**YOUR TASK**
Produce an exact copy of the lines from the line that contains "Segment regions of" to the end of the listing below.

Stored data:
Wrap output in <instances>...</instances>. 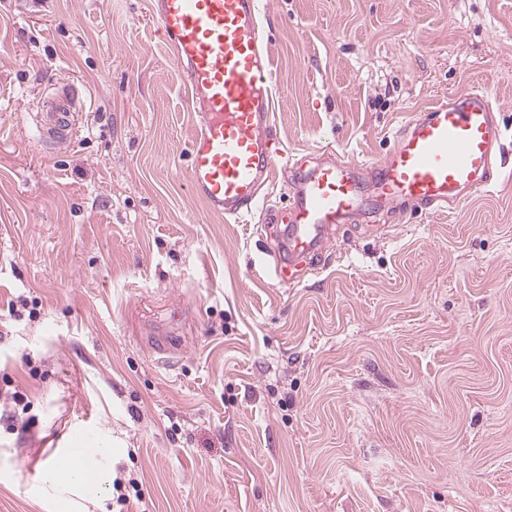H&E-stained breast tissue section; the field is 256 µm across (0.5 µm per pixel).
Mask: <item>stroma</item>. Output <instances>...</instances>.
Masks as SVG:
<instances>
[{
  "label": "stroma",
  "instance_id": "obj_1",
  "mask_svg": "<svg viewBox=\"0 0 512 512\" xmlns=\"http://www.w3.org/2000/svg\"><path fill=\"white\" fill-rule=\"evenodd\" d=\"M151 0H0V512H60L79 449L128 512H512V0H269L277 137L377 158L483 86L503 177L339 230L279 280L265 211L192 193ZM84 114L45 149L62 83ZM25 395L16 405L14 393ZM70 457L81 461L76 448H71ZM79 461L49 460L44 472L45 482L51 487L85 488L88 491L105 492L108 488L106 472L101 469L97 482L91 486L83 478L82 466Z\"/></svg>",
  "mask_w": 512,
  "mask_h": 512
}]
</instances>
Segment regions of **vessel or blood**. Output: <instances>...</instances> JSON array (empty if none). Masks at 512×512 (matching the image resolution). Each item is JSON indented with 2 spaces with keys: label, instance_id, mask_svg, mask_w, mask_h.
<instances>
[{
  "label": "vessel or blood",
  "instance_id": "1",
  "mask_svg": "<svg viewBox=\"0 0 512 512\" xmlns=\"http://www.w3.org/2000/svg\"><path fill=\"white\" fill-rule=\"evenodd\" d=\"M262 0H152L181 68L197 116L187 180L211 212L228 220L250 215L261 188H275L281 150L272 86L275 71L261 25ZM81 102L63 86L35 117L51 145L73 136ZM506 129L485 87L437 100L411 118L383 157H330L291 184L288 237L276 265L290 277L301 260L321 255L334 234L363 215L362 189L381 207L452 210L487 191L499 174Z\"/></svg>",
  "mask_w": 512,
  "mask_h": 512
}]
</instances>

**TASK RESPONSE**
Segment regions of **vessel or blood**. Output: <instances>...</instances> JSON array (empty if none). Masks at 512×512 (matching the image resolution). Each item is JSON indented with 2 spaces with keys: label, instance_id, mask_svg, mask_w, mask_h.
<instances>
[{
  "label": "vessel or blood",
  "instance_id": "1",
  "mask_svg": "<svg viewBox=\"0 0 512 512\" xmlns=\"http://www.w3.org/2000/svg\"><path fill=\"white\" fill-rule=\"evenodd\" d=\"M262 0H152L181 68L197 116L187 180L211 212L228 220L250 215L261 188H275L281 150L272 86L275 71L261 25ZM81 102L63 86L35 117L51 145L73 136ZM506 129L485 87L437 100L411 118L383 157H330L291 184L288 237L276 265L290 277L301 260L321 255L334 234L363 215L362 189L381 207L452 210L487 191L499 174Z\"/></svg>",
  "mask_w": 512,
  "mask_h": 512
}]
</instances>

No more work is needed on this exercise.